_Dataset records:_
++++++

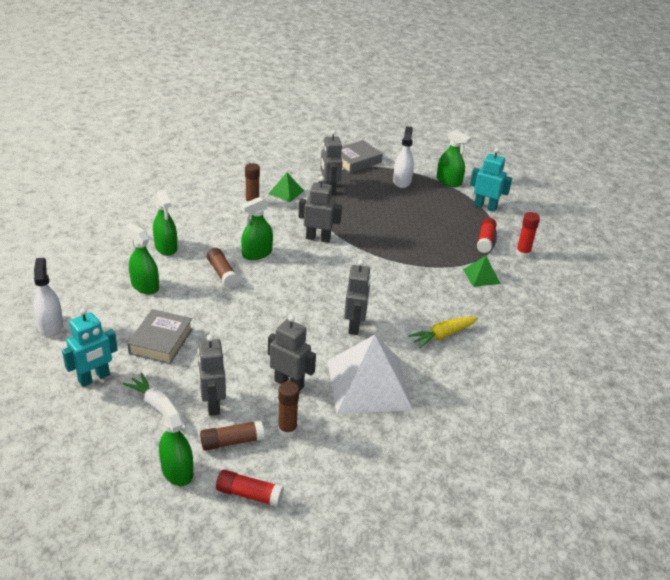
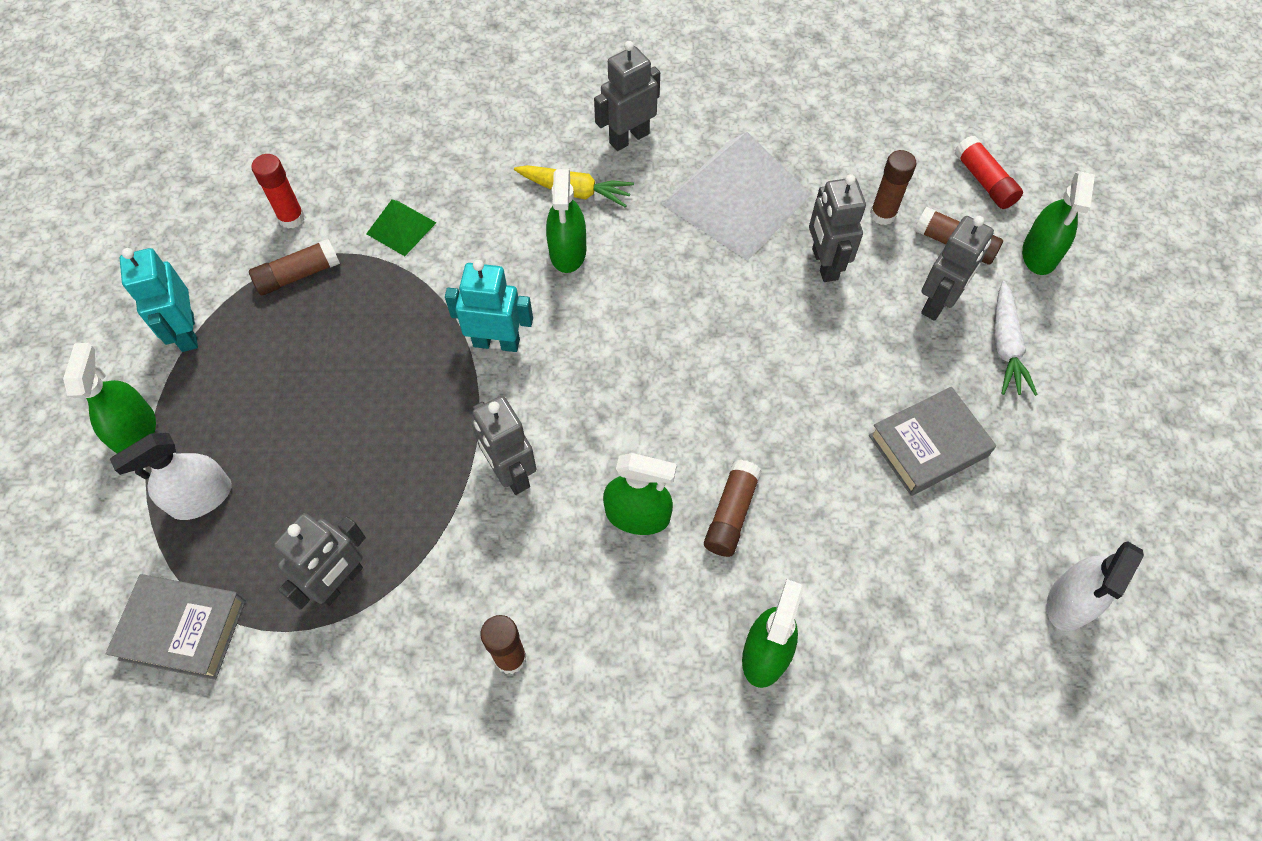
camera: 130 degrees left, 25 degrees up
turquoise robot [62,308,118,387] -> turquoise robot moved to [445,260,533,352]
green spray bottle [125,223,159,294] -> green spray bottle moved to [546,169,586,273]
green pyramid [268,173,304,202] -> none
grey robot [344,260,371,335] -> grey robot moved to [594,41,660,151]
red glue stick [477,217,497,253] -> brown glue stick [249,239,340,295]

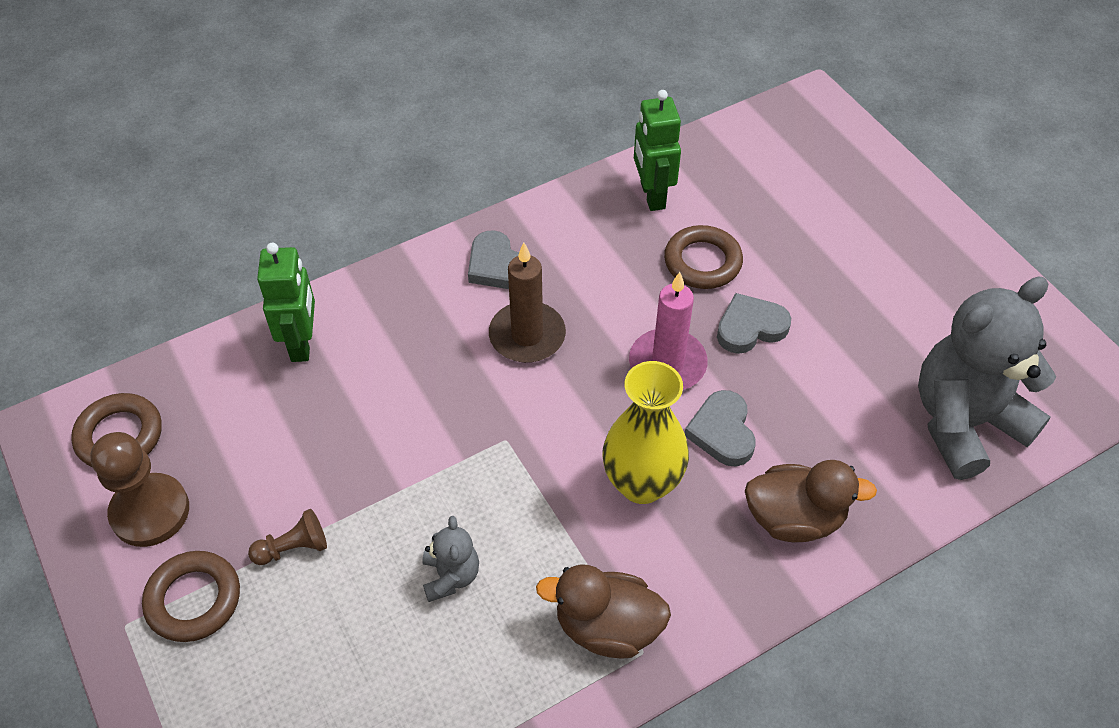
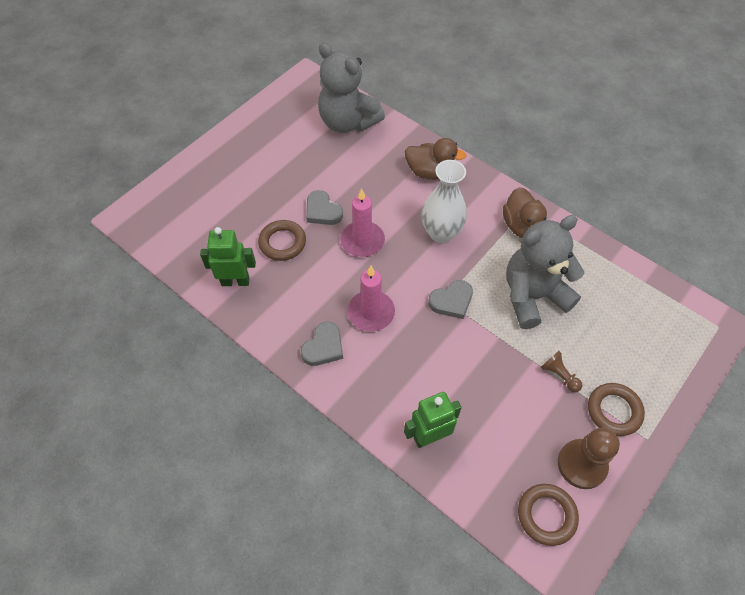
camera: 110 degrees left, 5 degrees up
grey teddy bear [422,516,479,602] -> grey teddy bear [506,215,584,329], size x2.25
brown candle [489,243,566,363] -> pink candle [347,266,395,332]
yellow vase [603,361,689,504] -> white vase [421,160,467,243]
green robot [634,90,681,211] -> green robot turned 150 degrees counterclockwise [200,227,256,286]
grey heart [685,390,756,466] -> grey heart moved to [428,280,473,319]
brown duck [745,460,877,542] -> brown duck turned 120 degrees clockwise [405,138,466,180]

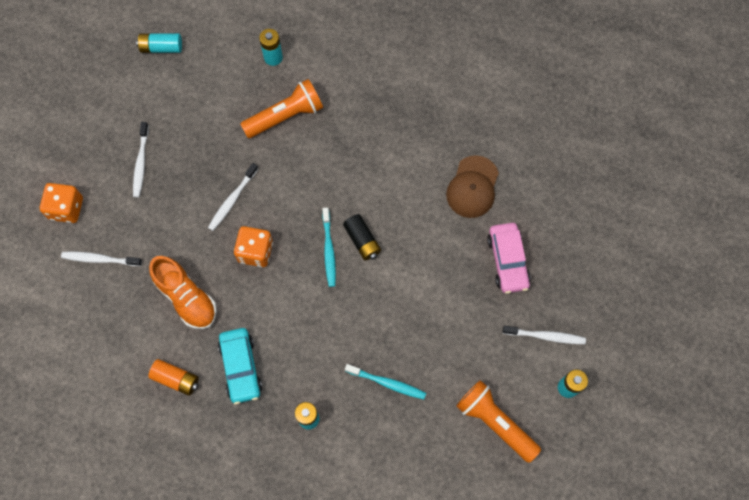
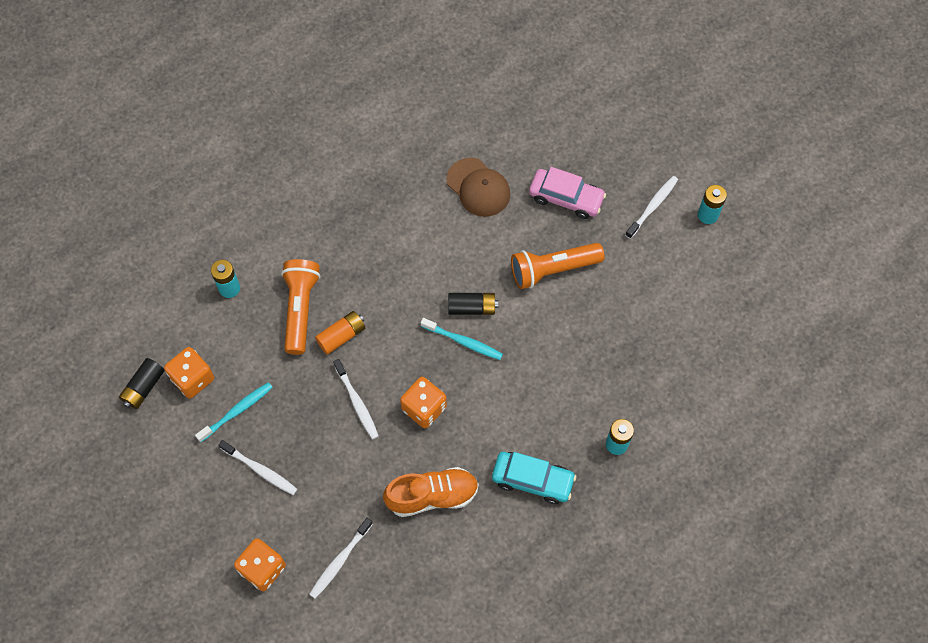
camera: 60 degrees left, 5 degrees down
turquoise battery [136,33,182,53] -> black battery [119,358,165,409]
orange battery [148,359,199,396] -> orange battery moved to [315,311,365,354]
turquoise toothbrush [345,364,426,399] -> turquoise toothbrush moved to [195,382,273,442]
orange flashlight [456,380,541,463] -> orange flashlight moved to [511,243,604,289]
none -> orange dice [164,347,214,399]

++++++

_What is required:_ Through to the final line, copy the material above exactly and skip the images.

_Answer box:_
camera: 130 degrees left, 25 degrees up
turquoise robot [62,308,118,387] -> turquoise robot moved to [445,260,533,352]
green spray bottle [125,223,159,294] -> green spray bottle moved to [546,169,586,273]
green pyramid [268,173,304,202] -> none
grey robot [344,260,371,335] -> grey robot moved to [594,41,660,151]
red glue stick [477,217,497,253] -> brown glue stick [249,239,340,295]

camera: 110 degrees left, 5 degrees up
grey teddy bear [422,516,479,602] -> grey teddy bear [506,215,584,329], size x2.25
brown candle [489,243,566,363] -> pink candle [347,266,395,332]
yellow vase [603,361,689,504] -> white vase [421,160,467,243]
green robot [634,90,681,211] -> green robot turned 150 degrees counterclockwise [200,227,256,286]
grey heart [685,390,756,466] -> grey heart moved to [428,280,473,319]
brown duck [745,460,877,542] -> brown duck turned 120 degrees clockwise [405,138,466,180]

camera: 60 degrees left, 5 degrees down
turquoise battery [136,33,182,53] -> black battery [119,358,165,409]
orange battery [148,359,199,396] -> orange battery moved to [315,311,365,354]
turquoise toothbrush [345,364,426,399] -> turquoise toothbrush moved to [195,382,273,442]
orange flashlight [456,380,541,463] -> orange flashlight moved to [511,243,604,289]
none -> orange dice [164,347,214,399]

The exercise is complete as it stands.